Your goal
Read through the listing below, and copy every line where the string "plus" appears.

Data
---+---

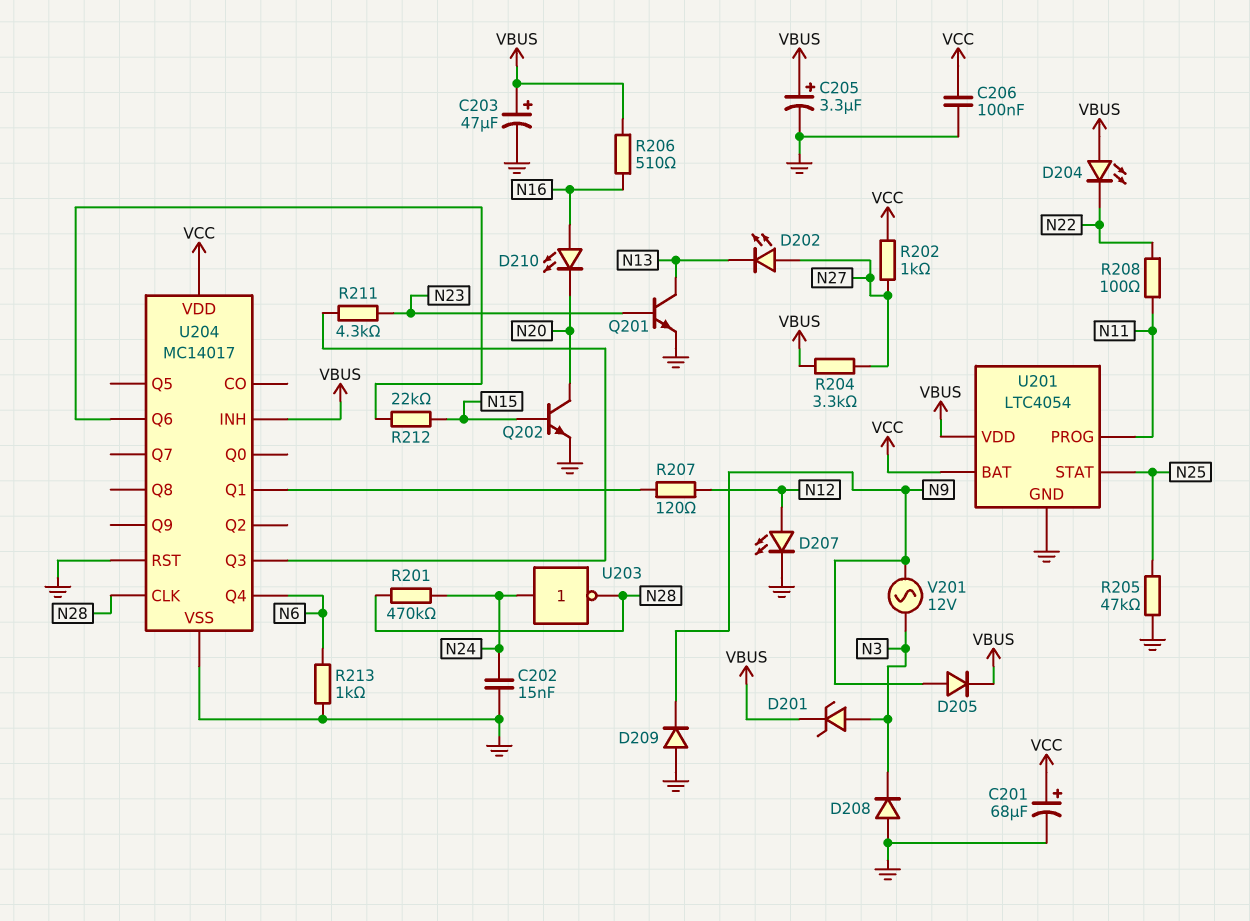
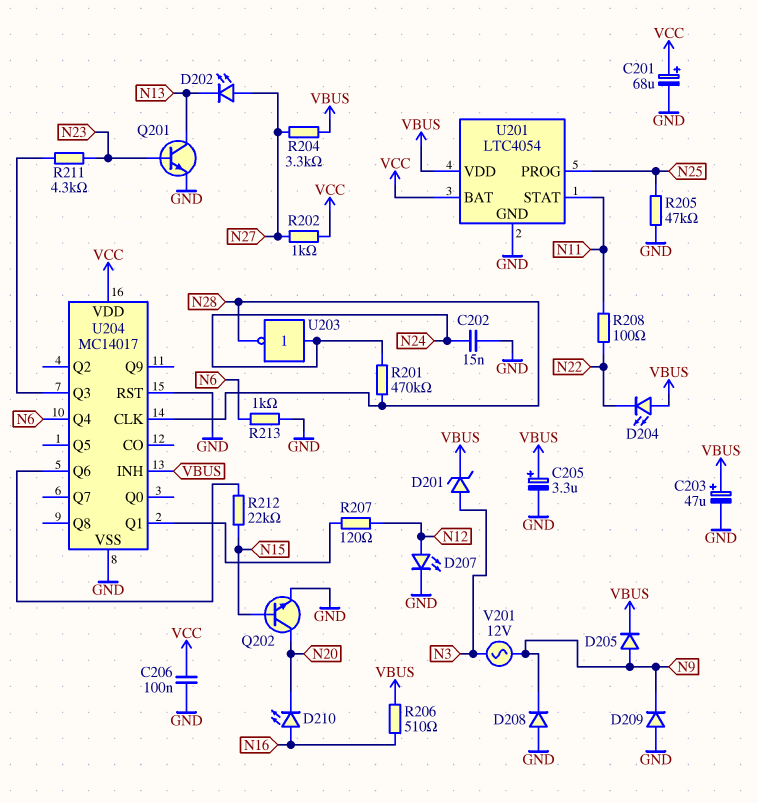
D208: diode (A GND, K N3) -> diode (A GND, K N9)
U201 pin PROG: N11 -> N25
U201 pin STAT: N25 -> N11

---+---

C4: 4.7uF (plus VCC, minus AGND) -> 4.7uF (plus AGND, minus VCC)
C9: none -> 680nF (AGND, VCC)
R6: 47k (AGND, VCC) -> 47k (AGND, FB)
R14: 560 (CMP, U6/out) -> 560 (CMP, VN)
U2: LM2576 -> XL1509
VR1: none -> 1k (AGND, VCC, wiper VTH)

---+---

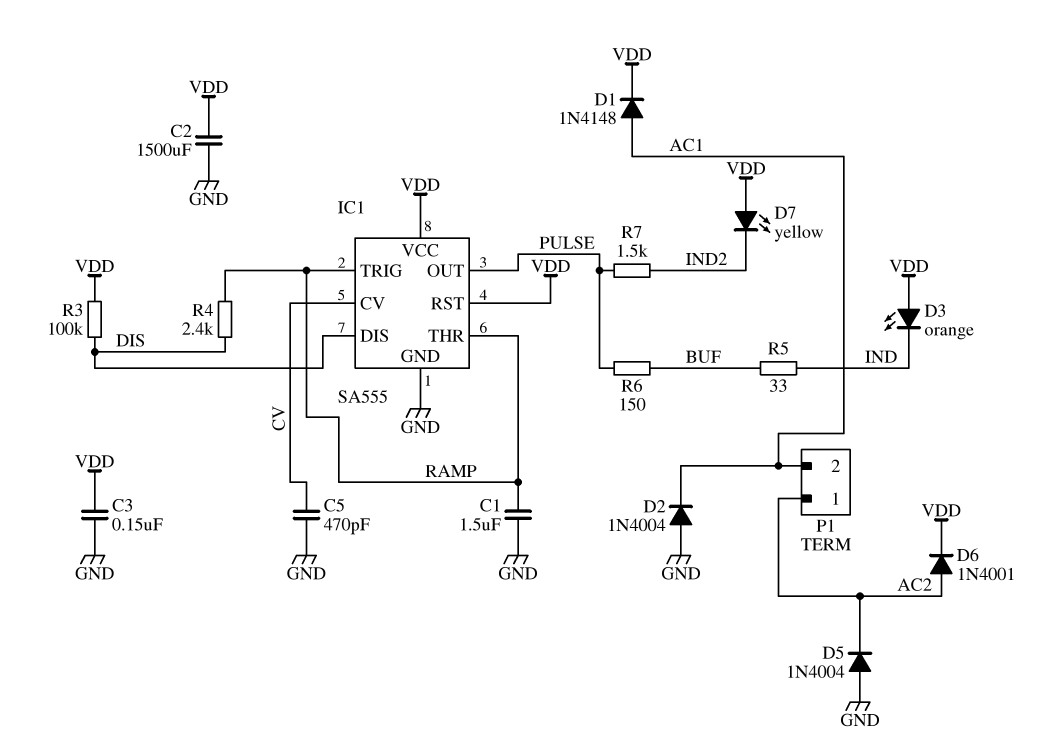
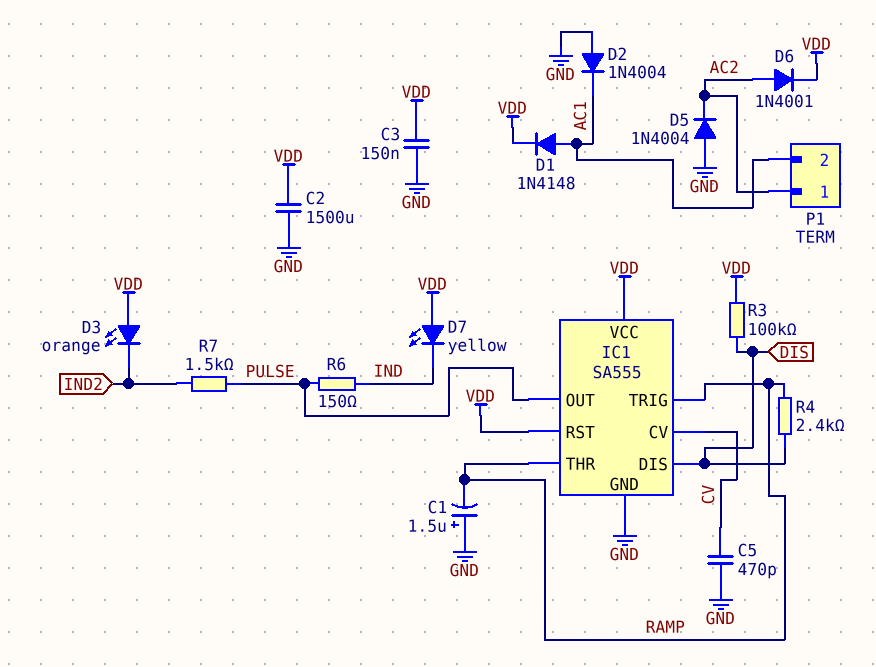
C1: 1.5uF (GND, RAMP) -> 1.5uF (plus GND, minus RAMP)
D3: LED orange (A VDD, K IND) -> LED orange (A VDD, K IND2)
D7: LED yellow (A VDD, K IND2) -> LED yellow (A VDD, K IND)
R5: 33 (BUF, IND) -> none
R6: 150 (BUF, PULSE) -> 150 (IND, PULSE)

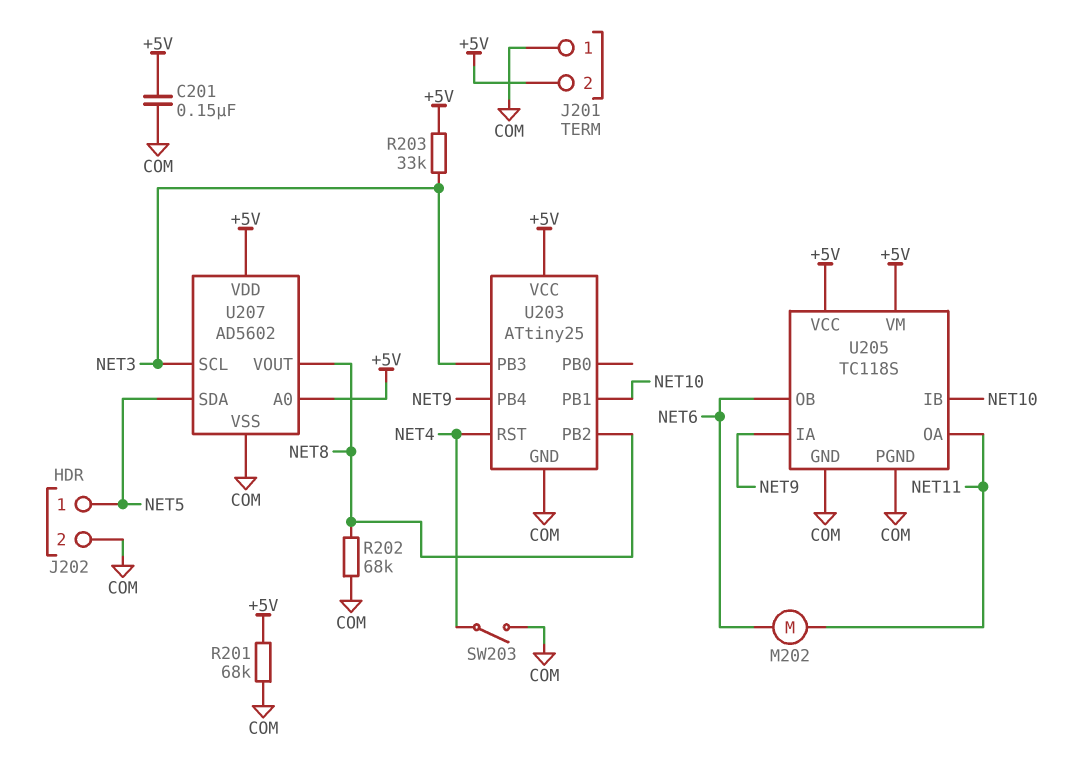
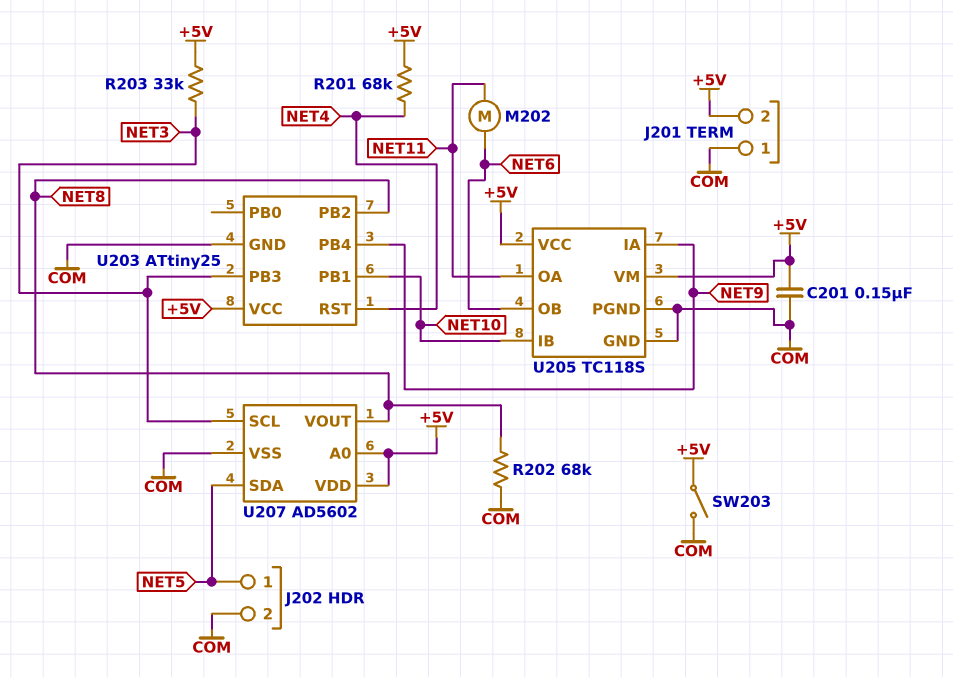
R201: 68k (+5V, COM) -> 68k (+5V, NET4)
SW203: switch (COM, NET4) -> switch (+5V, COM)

---+---

Answer to this problem
C4: 4.7uF (plus VCC, minus AGND) -> 4.7uF (plus AGND, minus VCC)
C1: 1.5uF (GND, RAMP) -> 1.5uF (plus GND, minus RAMP)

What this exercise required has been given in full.